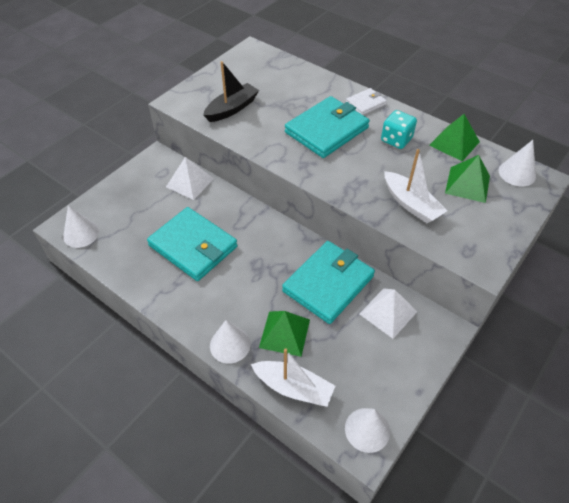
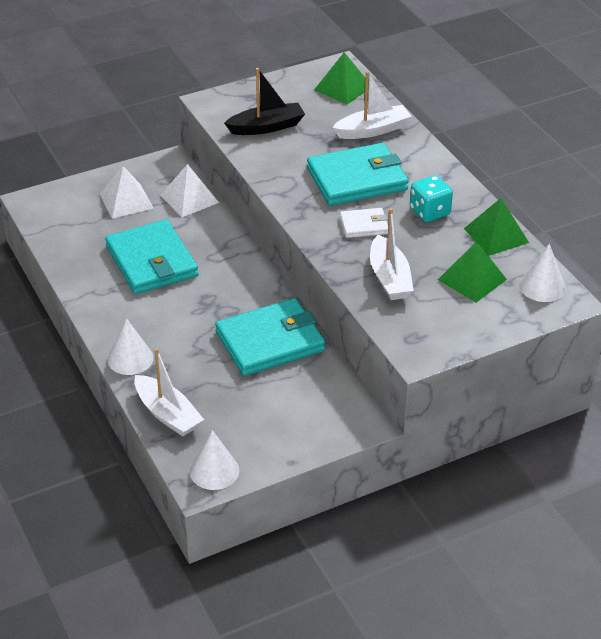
camera: 25 degrees right, 10 degrees down
(81, 234) = (45, 214): white cone -> none
(284, 333) = (191, 368): green pyramid -> green pyramid (343, 88)
(309, 89) = (373, 130): none -> white boat
(366, 103) = (427, 164): white wallet -> white wallet (364, 225)
(388, 312) = (314, 387): white pyramid -> white pyramid (126, 201)

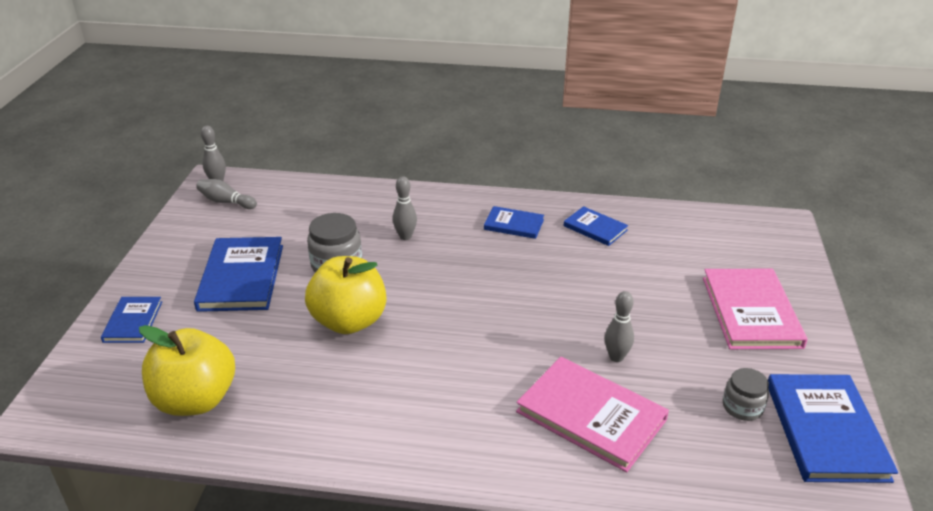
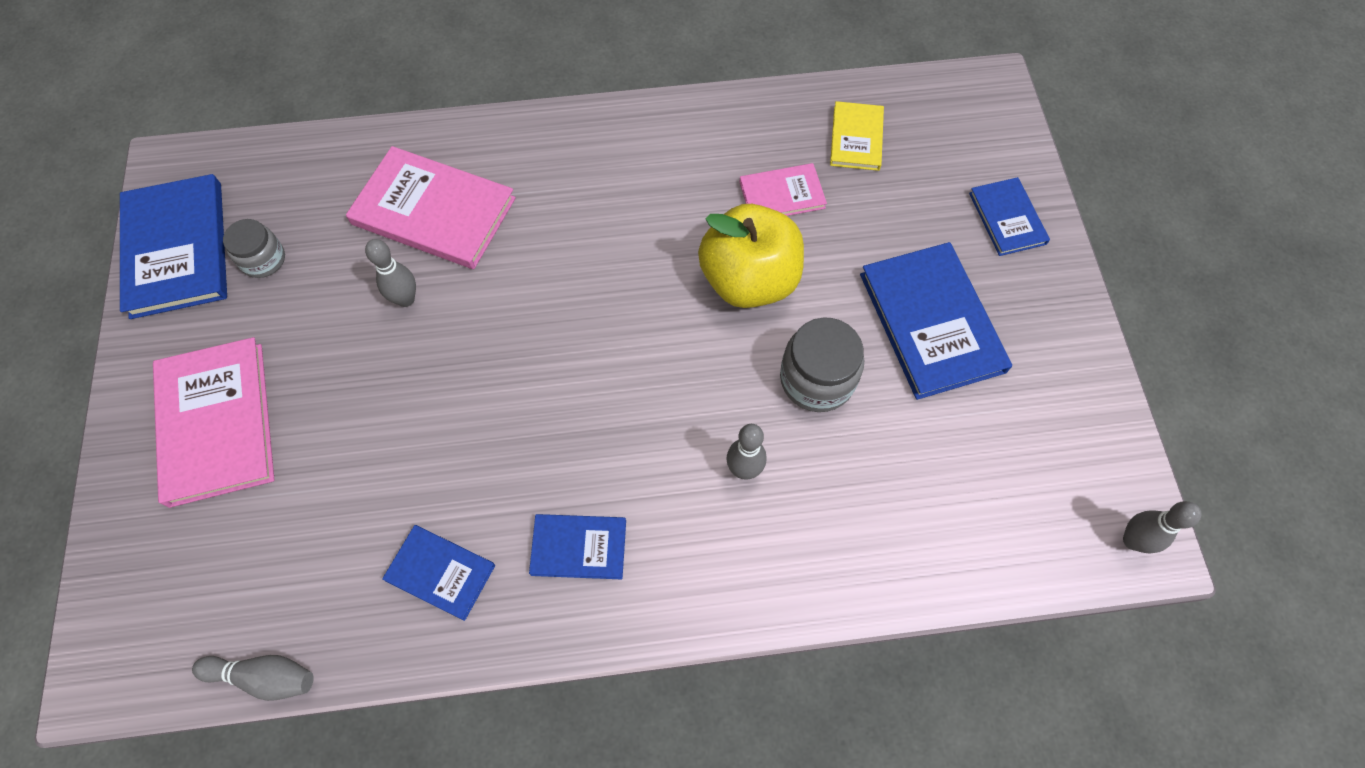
camera: 165 degrees right, 30 degrees up
(195, 400) = (856, 138): yellow apple -> yellow book
(226, 202) = (1076, 487): grey bowling pin -> grey bowling pin (264, 677)
(289, 370) = (782, 195): none -> pink book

____

TASK ITEM
Would you return the whole listing exactly, without the pictures?

ANSWER TO THIS TASK
camera: 25 degrees right, 10 degrees down
(81, 234) = (45, 214): white cone -> none
(284, 333) = (191, 368): green pyramid -> green pyramid (343, 88)
(309, 89) = (373, 130): none -> white boat
(366, 103) = (427, 164): white wallet -> white wallet (364, 225)
(388, 312) = (314, 387): white pyramid -> white pyramid (126, 201)

camera: 165 degrees right, 30 degrees up
(195, 400) = (856, 138): yellow apple -> yellow book
(226, 202) = (1076, 487): grey bowling pin -> grey bowling pin (264, 677)
(289, 370) = (782, 195): none -> pink book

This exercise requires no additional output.